» **Task to carry out**: All pictures must be dropped, while the entries are given again word for word.

# # #

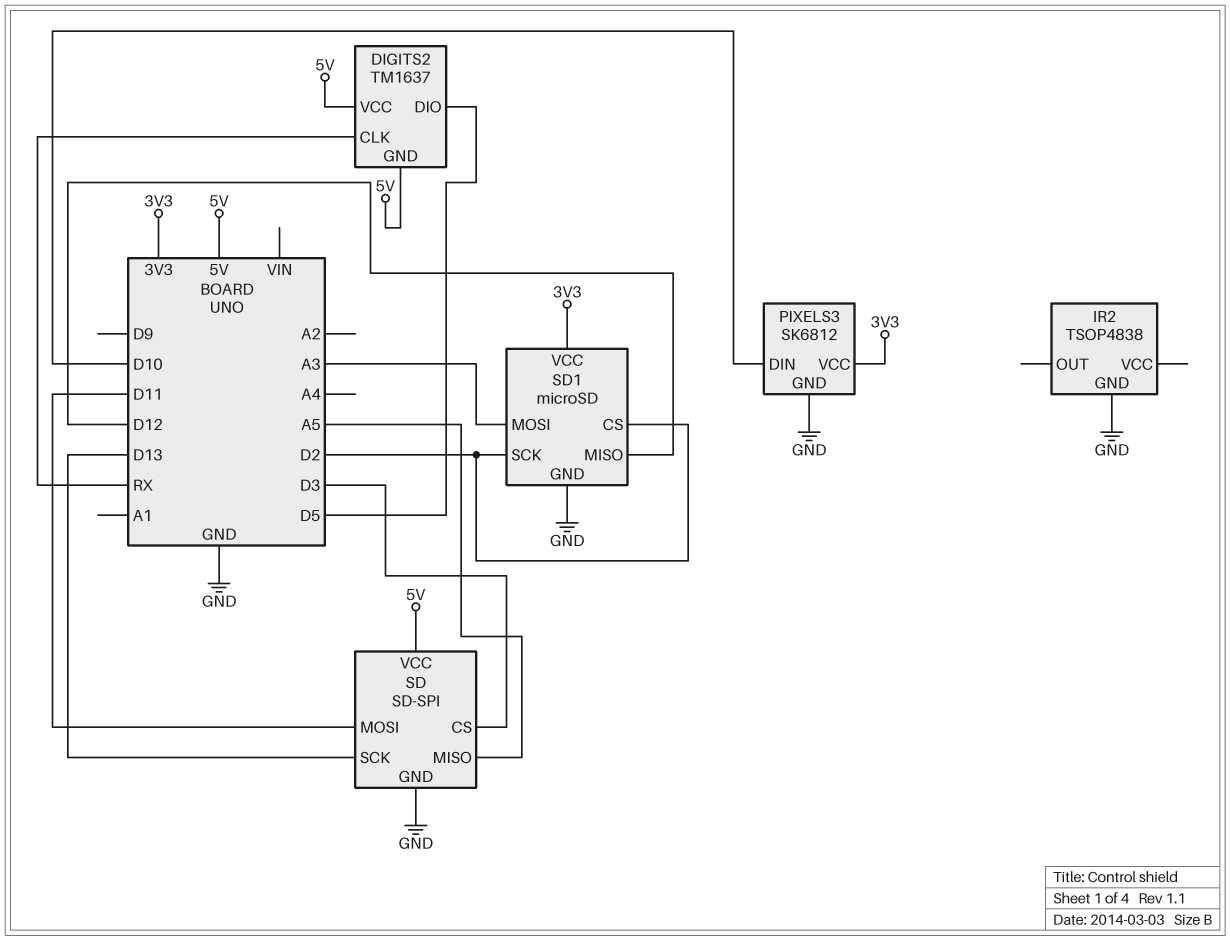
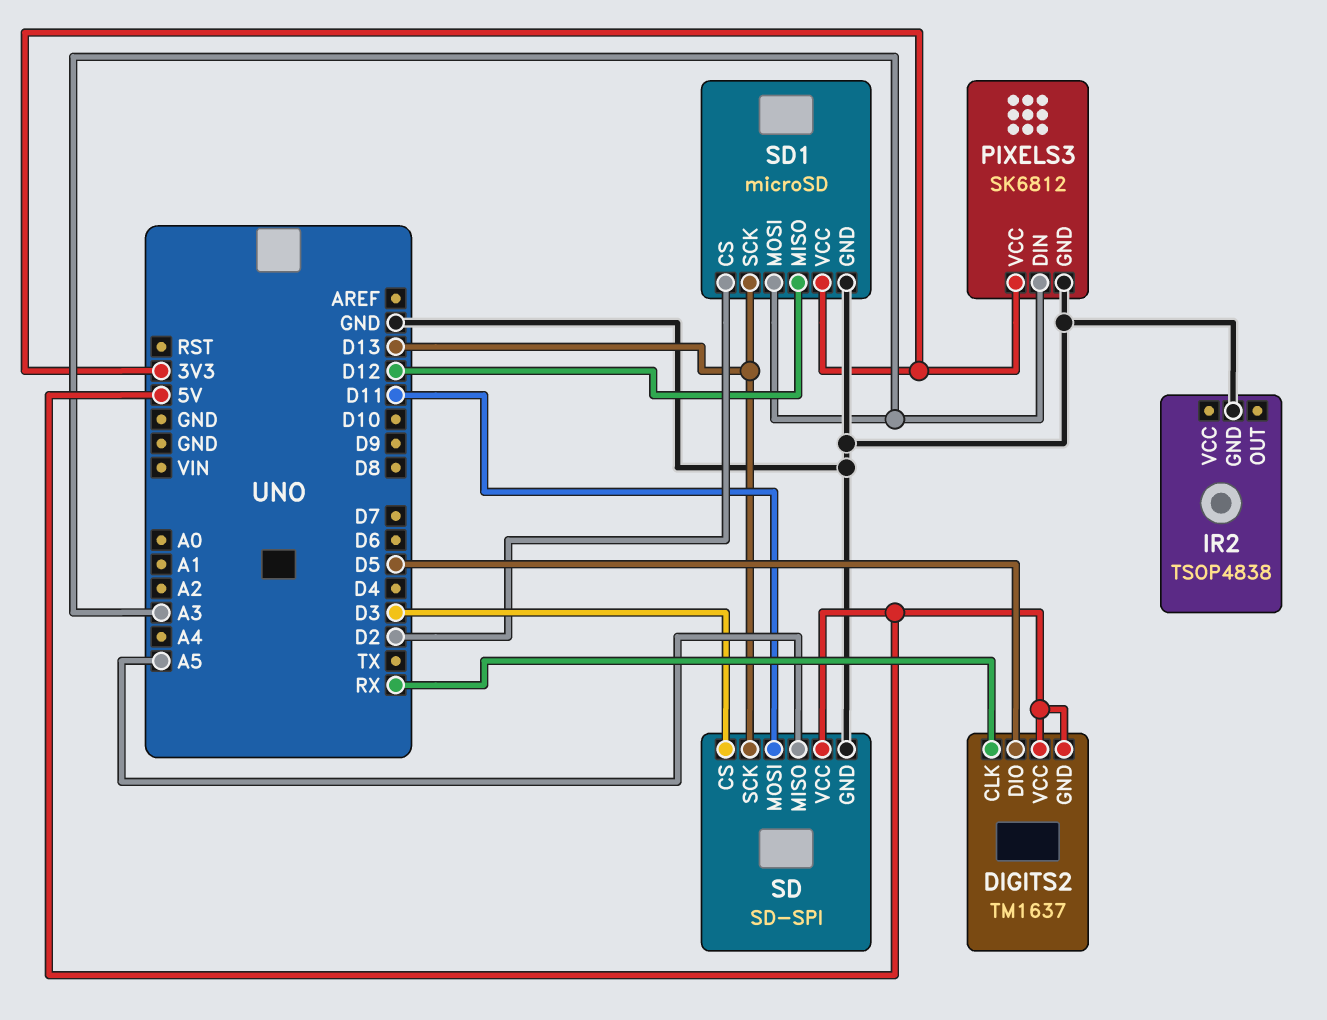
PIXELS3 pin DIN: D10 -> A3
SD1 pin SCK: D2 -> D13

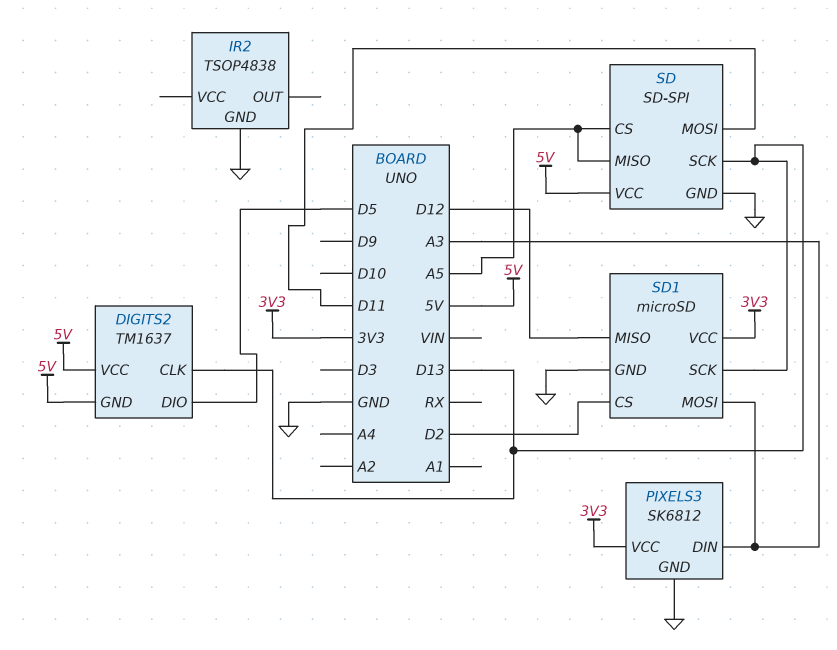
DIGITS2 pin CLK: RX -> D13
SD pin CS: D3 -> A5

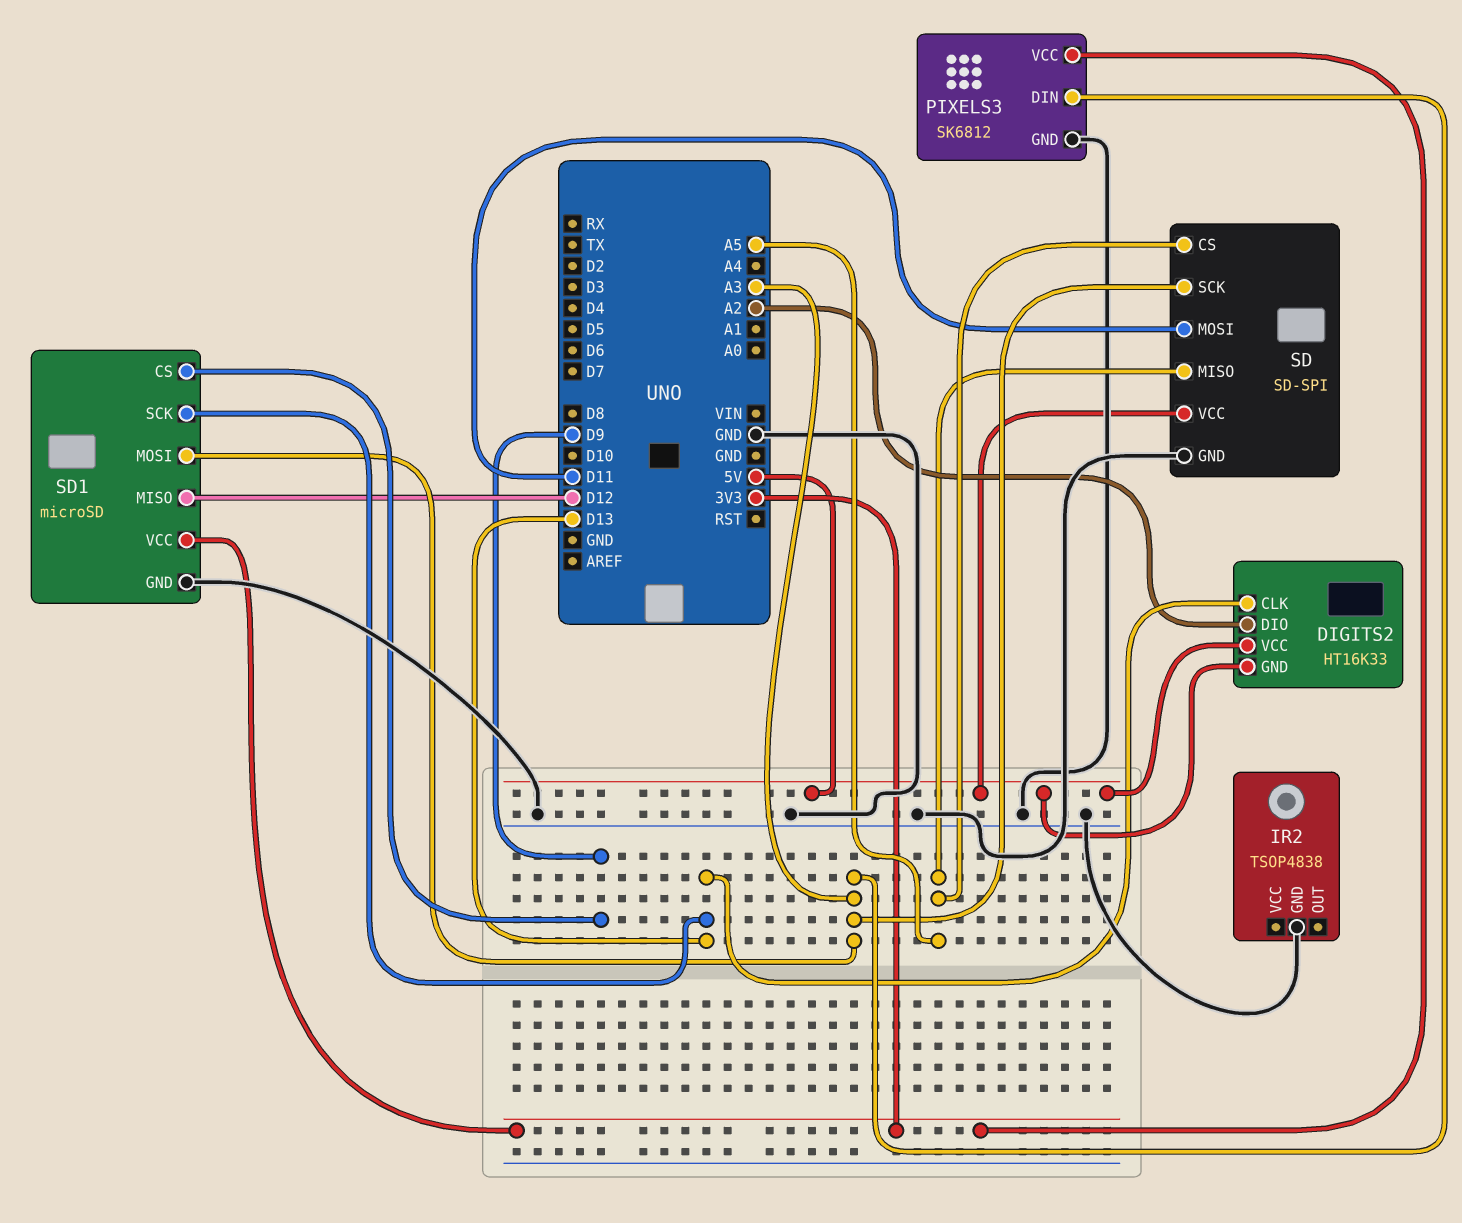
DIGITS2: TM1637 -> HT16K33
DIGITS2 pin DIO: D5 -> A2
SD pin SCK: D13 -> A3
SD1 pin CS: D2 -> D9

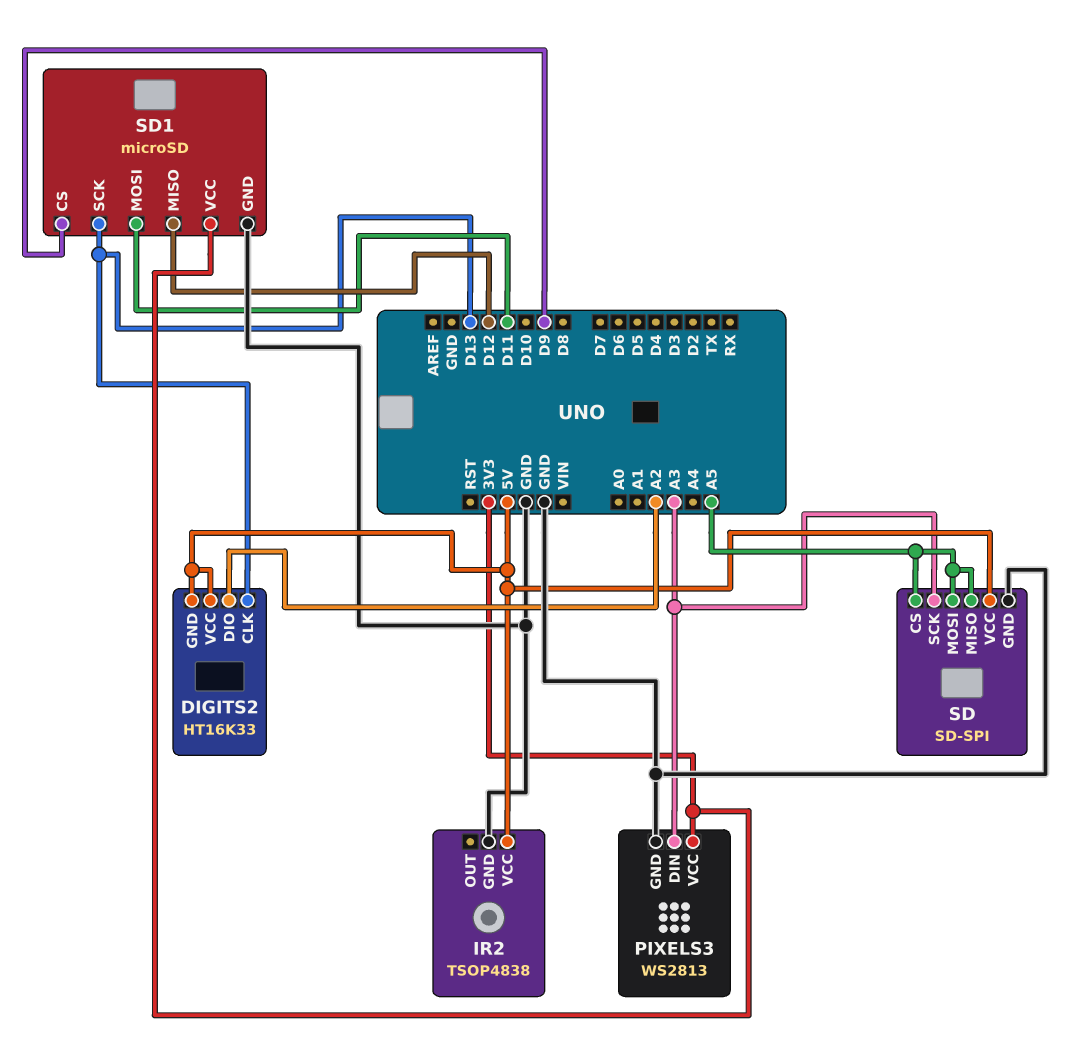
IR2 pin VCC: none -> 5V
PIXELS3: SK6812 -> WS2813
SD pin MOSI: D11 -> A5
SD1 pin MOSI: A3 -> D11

# # #

» **Output below**:
PIXELS3 pin DIN: D10 -> A3
SD1 pin SCK: D2 -> D13

DIGITS2 pin CLK: RX -> D13
SD pin CS: D3 -> A5

DIGITS2: TM1637 -> HT16K33
DIGITS2 pin DIO: D5 -> A2
SD pin SCK: D13 -> A3
SD1 pin CS: D2 -> D9

IR2 pin VCC: none -> 5V
PIXELS3: SK6812 -> WS2813
SD pin MOSI: D11 -> A5
SD1 pin MOSI: A3 -> D11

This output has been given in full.